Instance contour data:
--*--
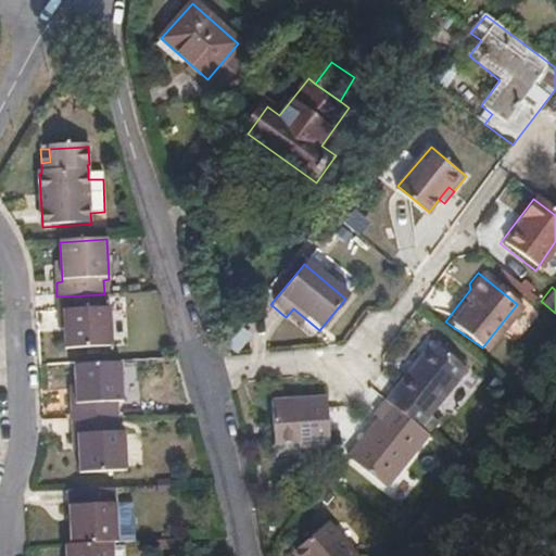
[(104,294),(57,297),(58,312),(63,312),(65,351),(113,348),(110,310),(105,311),(104,294)]
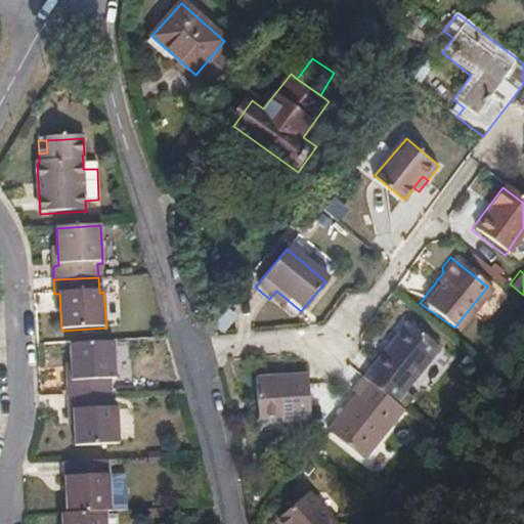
[(282,310),(289,301),(276,291),(269,299),(282,310)]
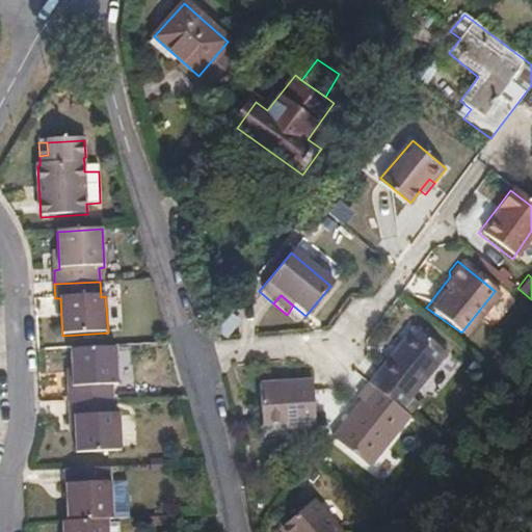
[(409,327),(365,384),(398,409),(443,352),(409,327)]
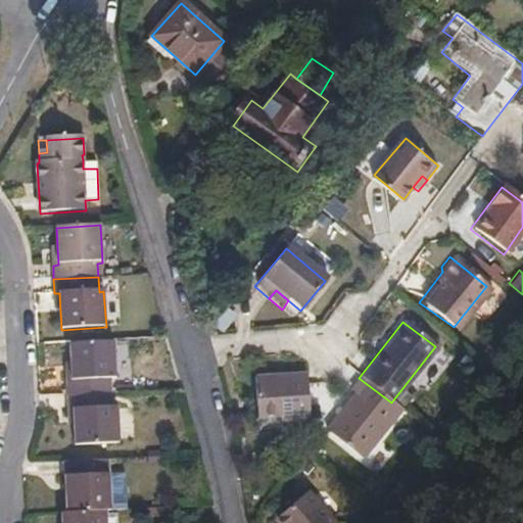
[(114,341),(69,344),(70,381),(66,381),(66,395),(111,393),(111,380),(115,379),(114,341)]
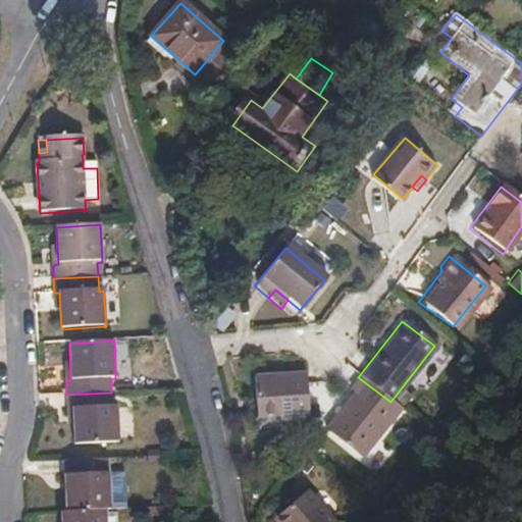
[(278,423),(307,421),(303,382),(303,376),(252,379),(255,421),(278,419),(278,423)]
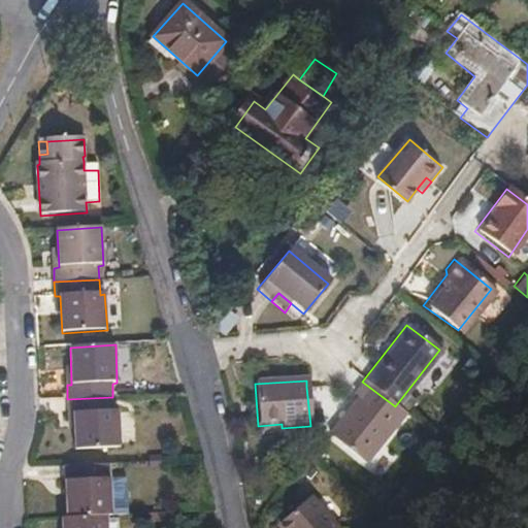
[(364,464),(403,411),(395,406),(362,382),(352,395),(356,398),(328,435),(364,464)]
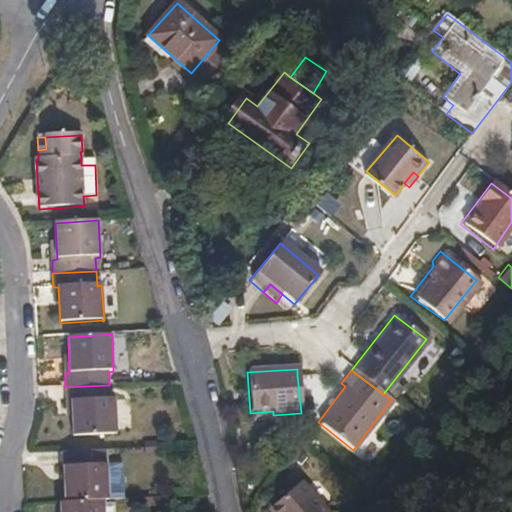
[(109,385),(65,387),(66,401),(72,401),(73,436),(117,435),(115,398),(109,398),(109,385)]
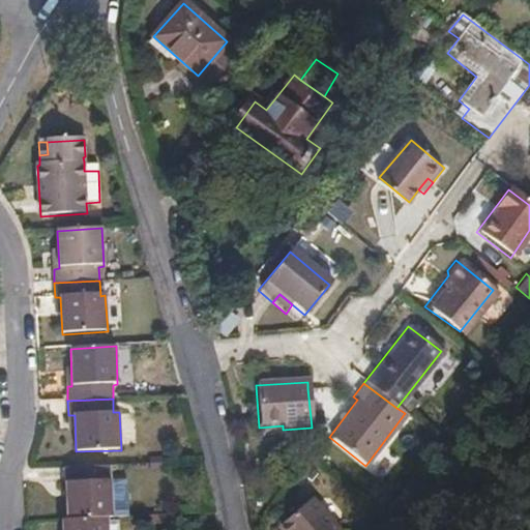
[(111,467),(64,470),(66,520),(108,519),(113,518),(111,467)]
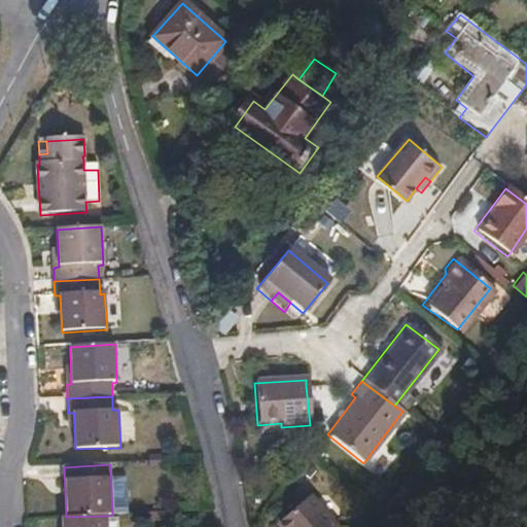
[(127,464),(110,464),(112,515),(129,515),(127,464)]
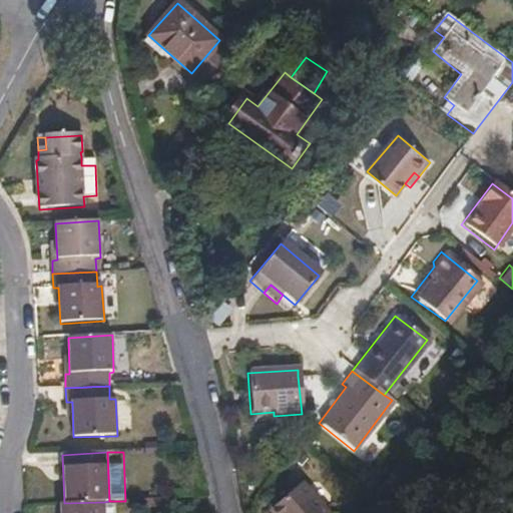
[(279,512),(328,512),(301,481),(273,504),(279,512)]
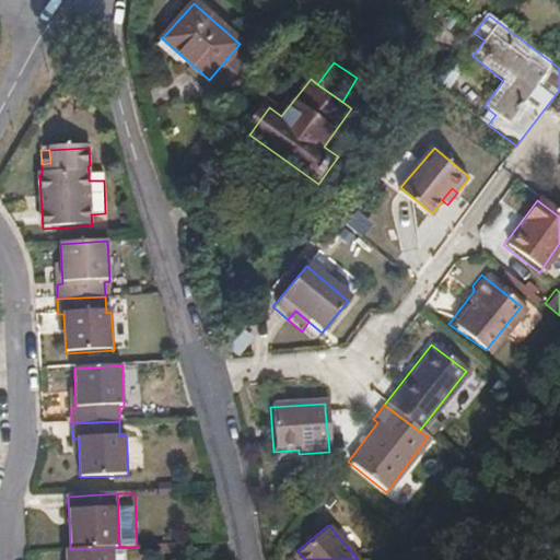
[(70,549),(67,549),(67,559),(114,559),(114,548),(70,549)]
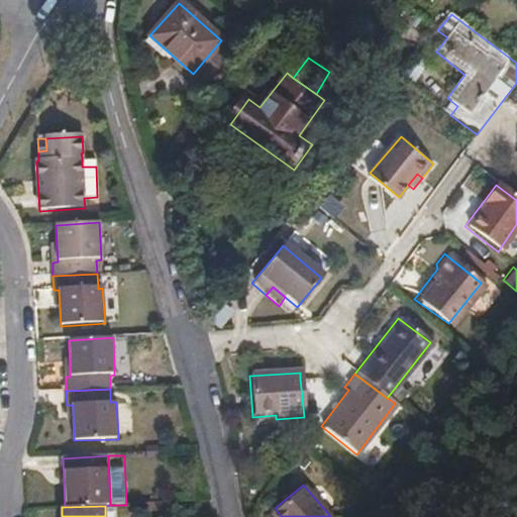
[(271,512),(274,516),(281,516),(275,508),(271,512)]
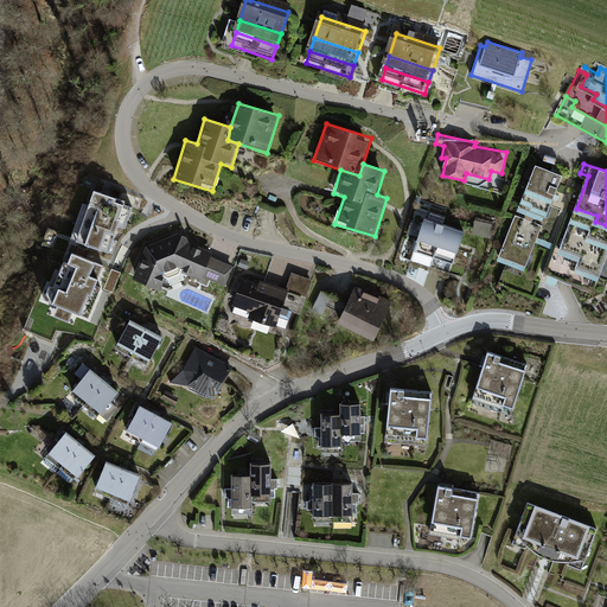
[(535,167),(528,187),(555,198),(563,177),(535,167)]
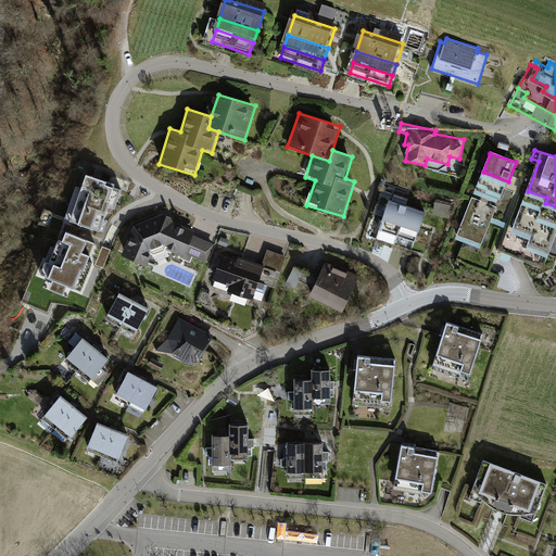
[(508,181),(483,172),(477,190),(502,200),(508,181)]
--*--
Activity >>
Excluding the pictures, restate word for word the lines from the one that holds "[(409,327),(365,384),(398,409),(443,352),(409,327)]" through the last line of the entries, both ends included.

Exercise result >>
[(409,327),(365,384),(398,409),(443,352),(409,327)]
[(114,341),(69,344),(70,381),(66,381),(66,395),(111,393),(111,380),(115,379),(114,341)]
[(278,423),(307,421),(303,382),(303,376),(252,379),(255,421),(278,419),(278,423)]
[(364,464),(403,411),(395,406),(362,382),(352,395),(356,398),(328,435),(364,464)]
[(109,385),(65,387),(66,401),(72,401),(73,436),(117,435),(115,398),(109,398),(109,385)]
[(111,467),(64,470),(66,520),(108,519),(113,518),(111,467)]
[(127,464),(110,464),(112,515),(129,515),(127,464)]
[(279,512),(328,512),(301,481),(273,504),(279,512)]
[(70,549),(67,549),(67,559),(114,559),(114,548),(70,549)]
[(271,512),(274,516),(281,516),(275,508),(271,512)]
[(535,167),(528,187),(555,198),(563,177),(535,167)]
[(508,181),(483,172),(477,190),(502,200),(508,181)]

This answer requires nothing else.